Top of Record extracts

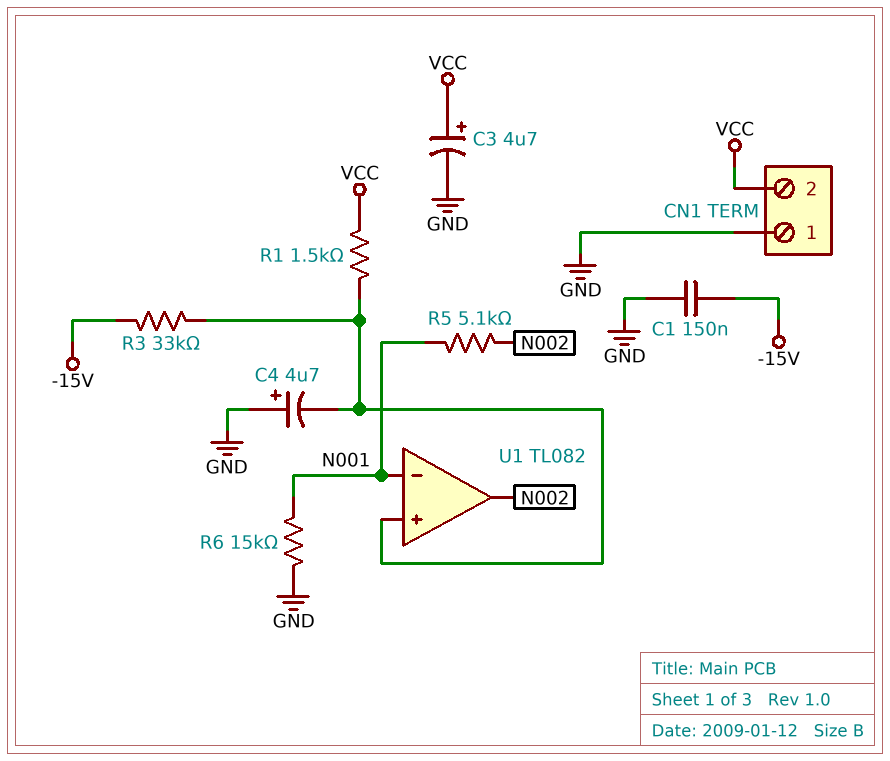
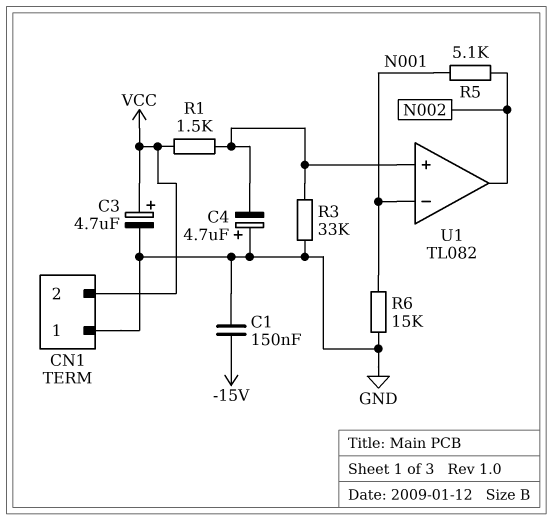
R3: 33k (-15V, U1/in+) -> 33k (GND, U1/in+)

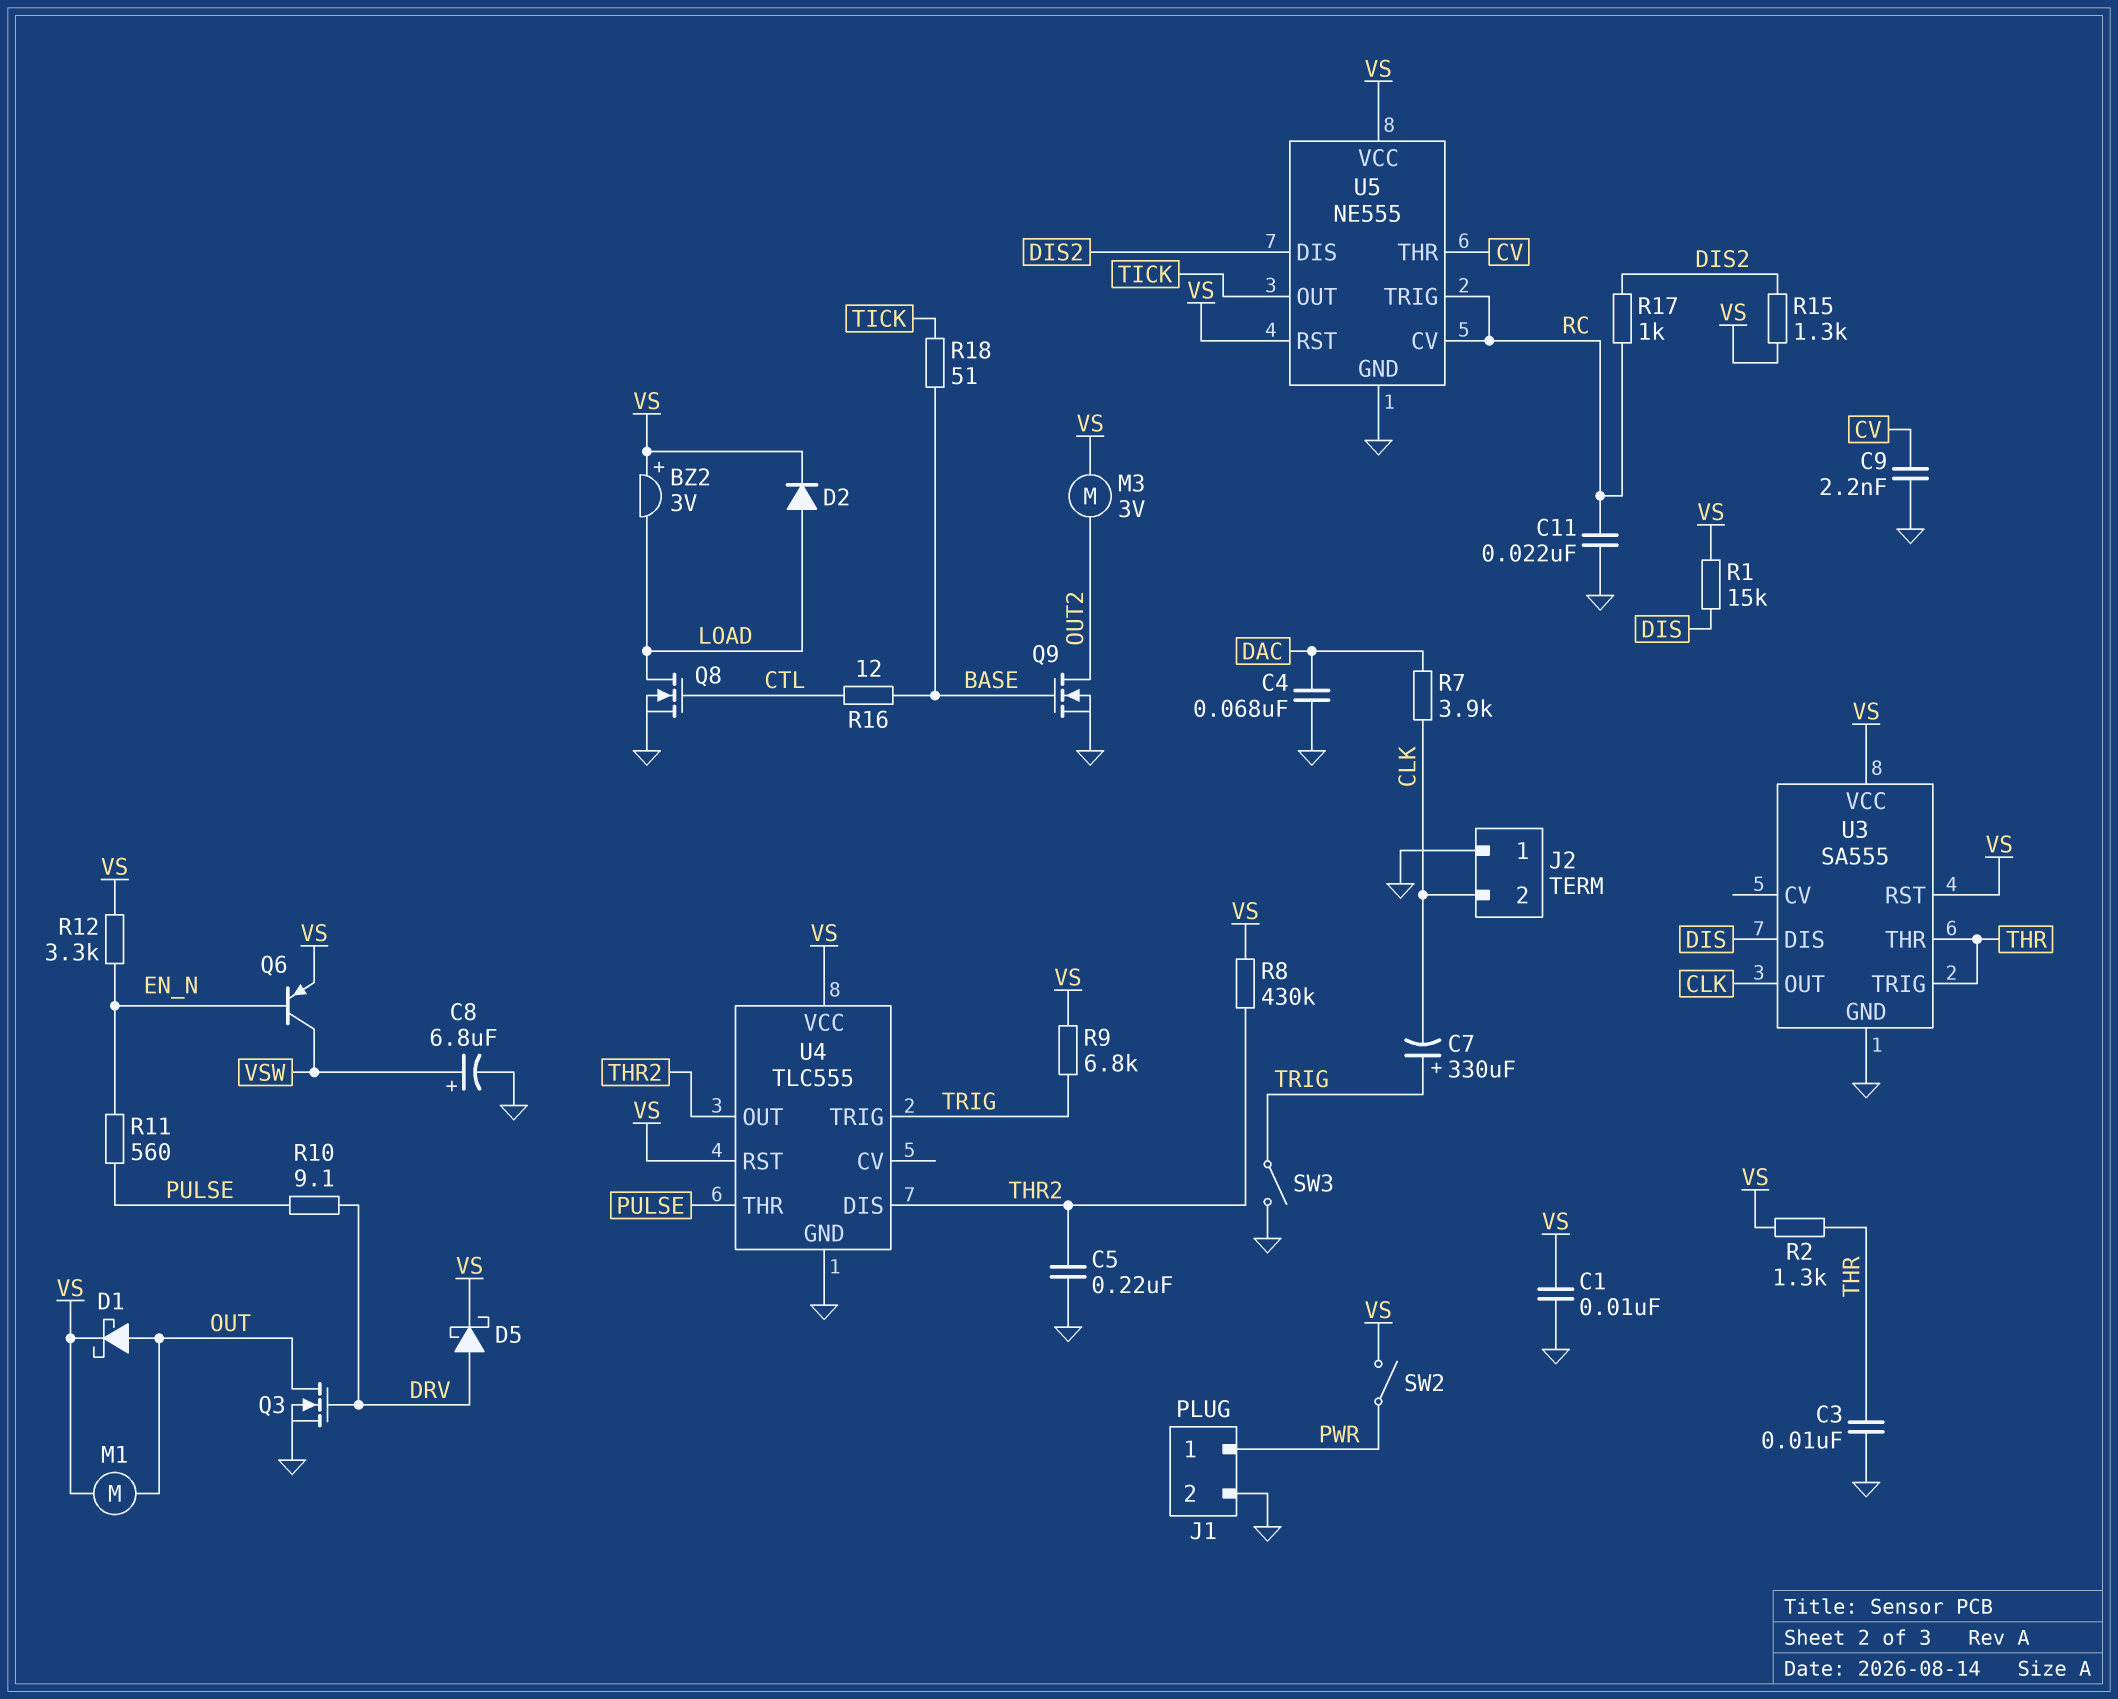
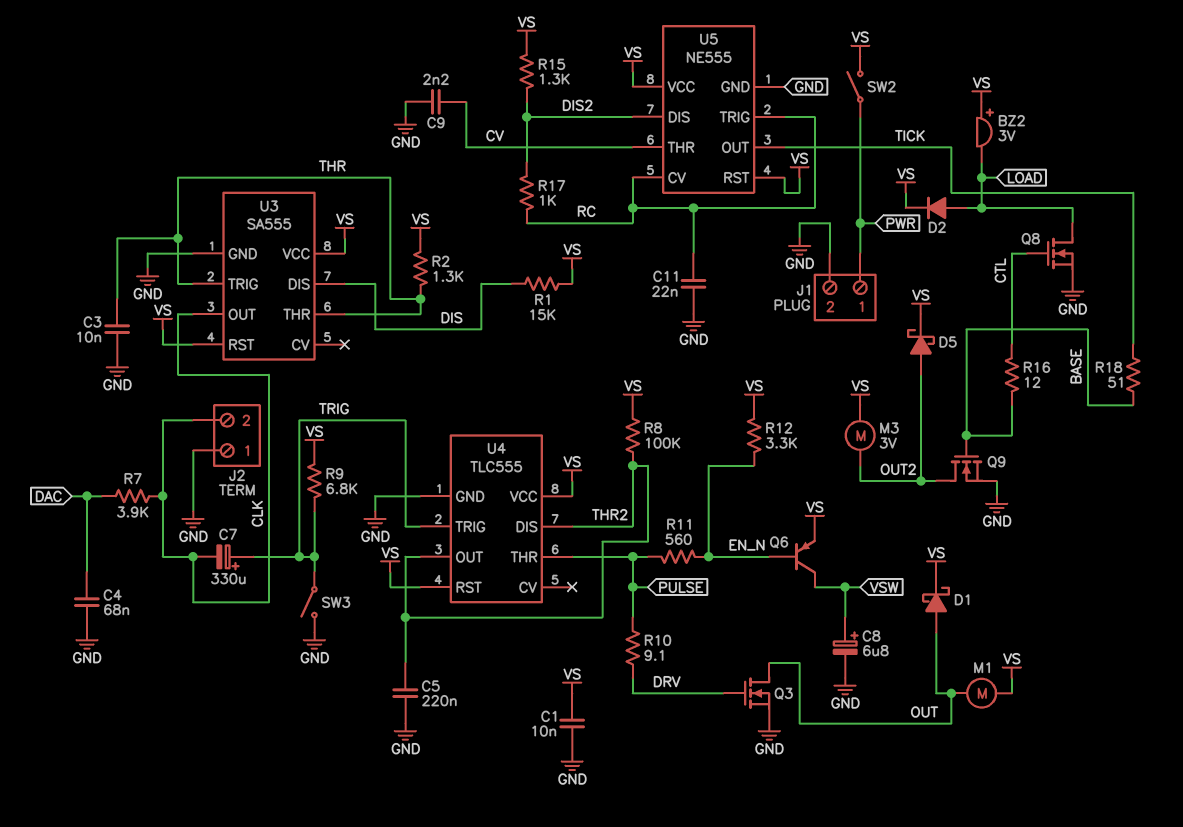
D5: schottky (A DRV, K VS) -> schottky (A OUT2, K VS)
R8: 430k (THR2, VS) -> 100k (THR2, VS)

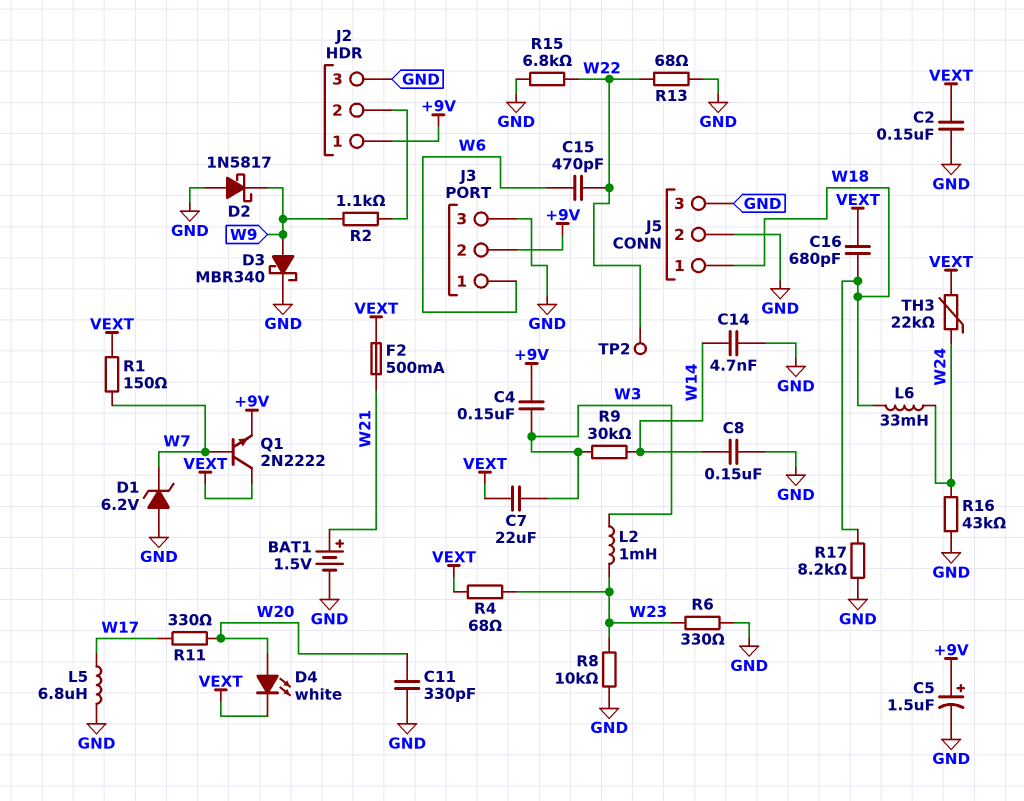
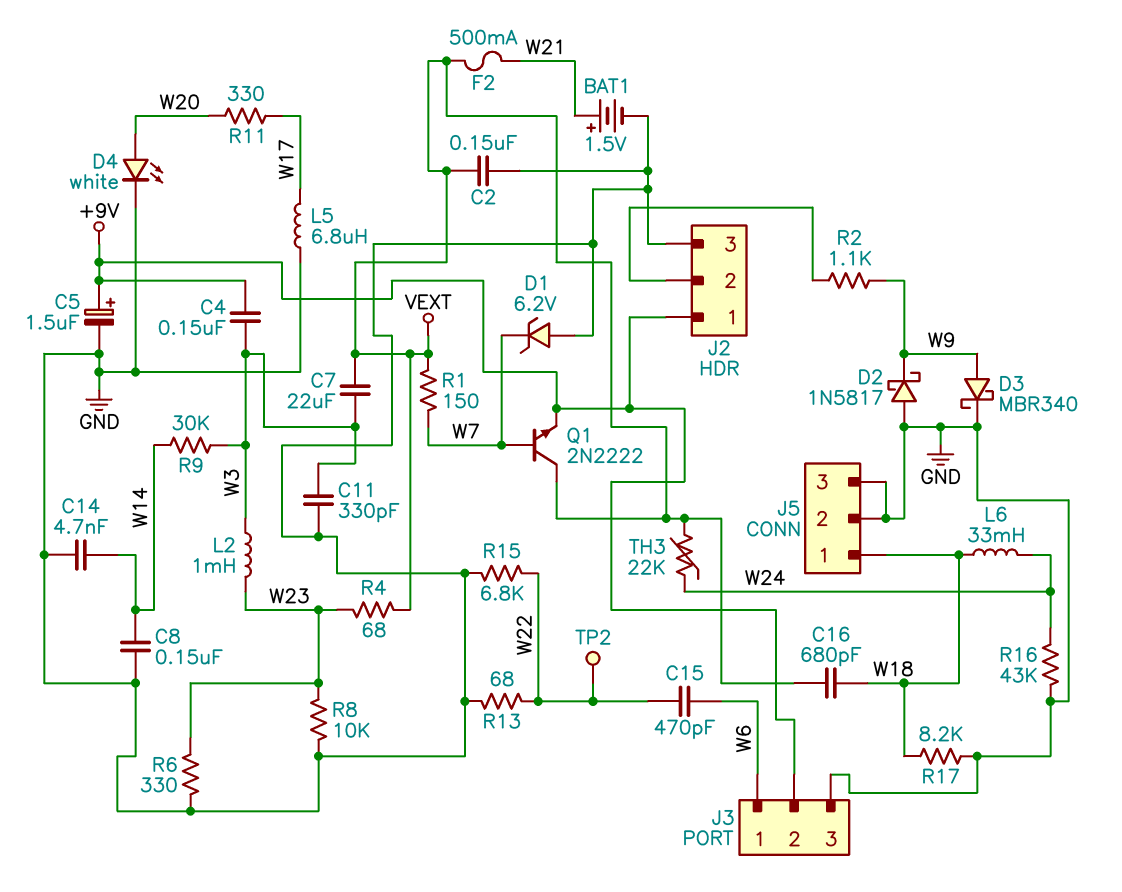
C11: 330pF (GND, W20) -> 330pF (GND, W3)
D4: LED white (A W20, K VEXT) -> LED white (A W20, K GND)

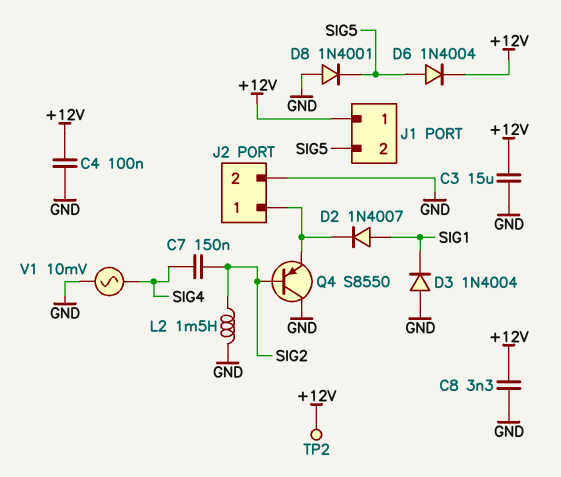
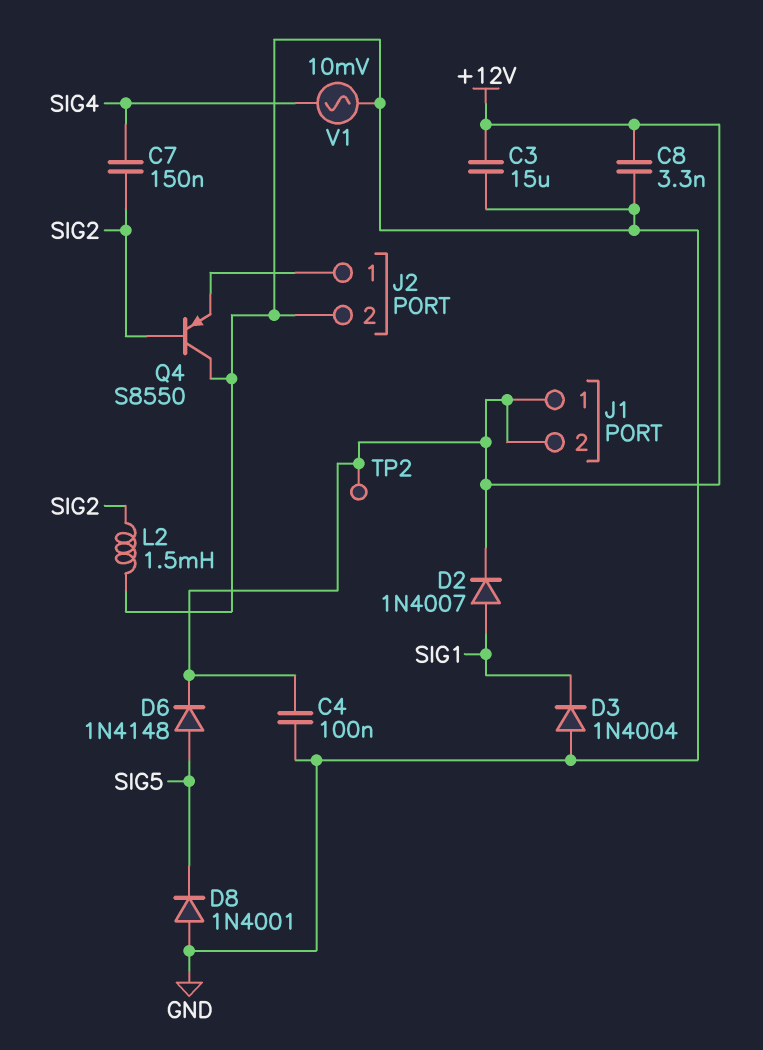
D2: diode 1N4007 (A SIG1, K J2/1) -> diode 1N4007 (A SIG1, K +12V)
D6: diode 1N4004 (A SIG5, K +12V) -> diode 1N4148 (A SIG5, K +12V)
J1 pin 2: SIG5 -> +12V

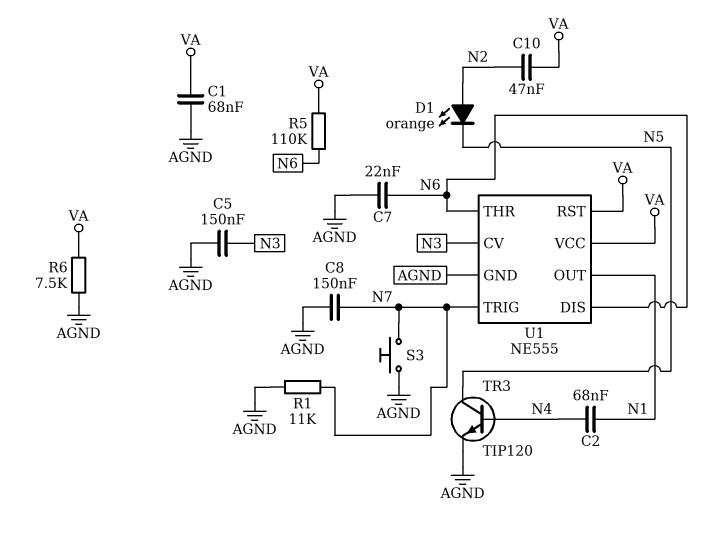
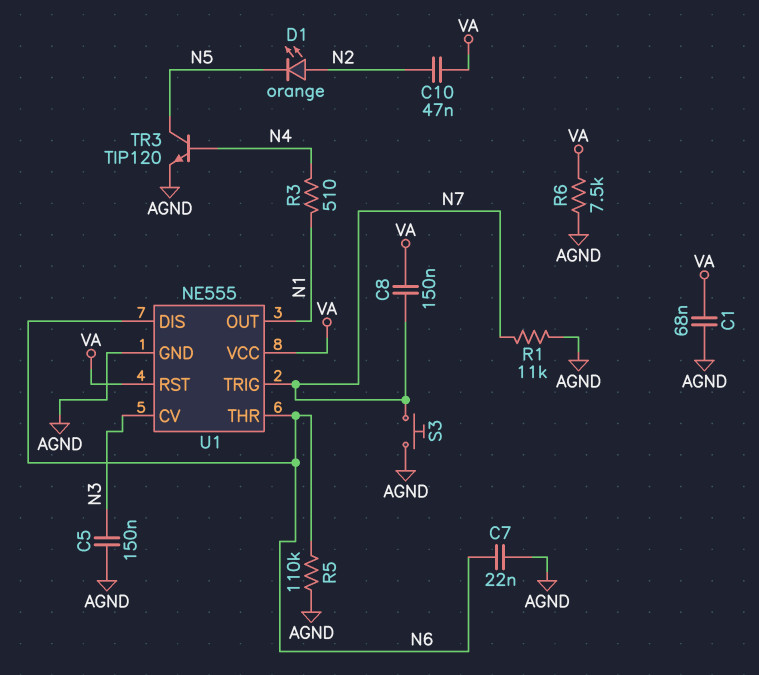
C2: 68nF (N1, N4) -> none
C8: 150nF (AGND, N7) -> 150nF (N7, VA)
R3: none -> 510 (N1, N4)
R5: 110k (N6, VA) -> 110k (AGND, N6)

Bottom of Record extracts

Task
Output exactly the lines from the line containing "D5: schottky (A" through the last line of the records, both included, and leave out every picture.

Answer box
D5: schottky (A DRV, K VS) -> schottky (A OUT2, K VS)
R8: 430k (THR2, VS) -> 100k (THR2, VS)

C11: 330pF (GND, W20) -> 330pF (GND, W3)
D4: LED white (A W20, K VEXT) -> LED white (A W20, K GND)

D2: diode 1N4007 (A SIG1, K J2/1) -> diode 1N4007 (A SIG1, K +12V)
D6: diode 1N4004 (A SIG5, K +12V) -> diode 1N4148 (A SIG5, K +12V)
J1 pin 2: SIG5 -> +12V

C2: 68nF (N1, N4) -> none
C8: 150nF (AGND, N7) -> 150nF (N7, VA)
R3: none -> 510 (N1, N4)
R5: 110k (N6, VA) -> 110k (AGND, N6)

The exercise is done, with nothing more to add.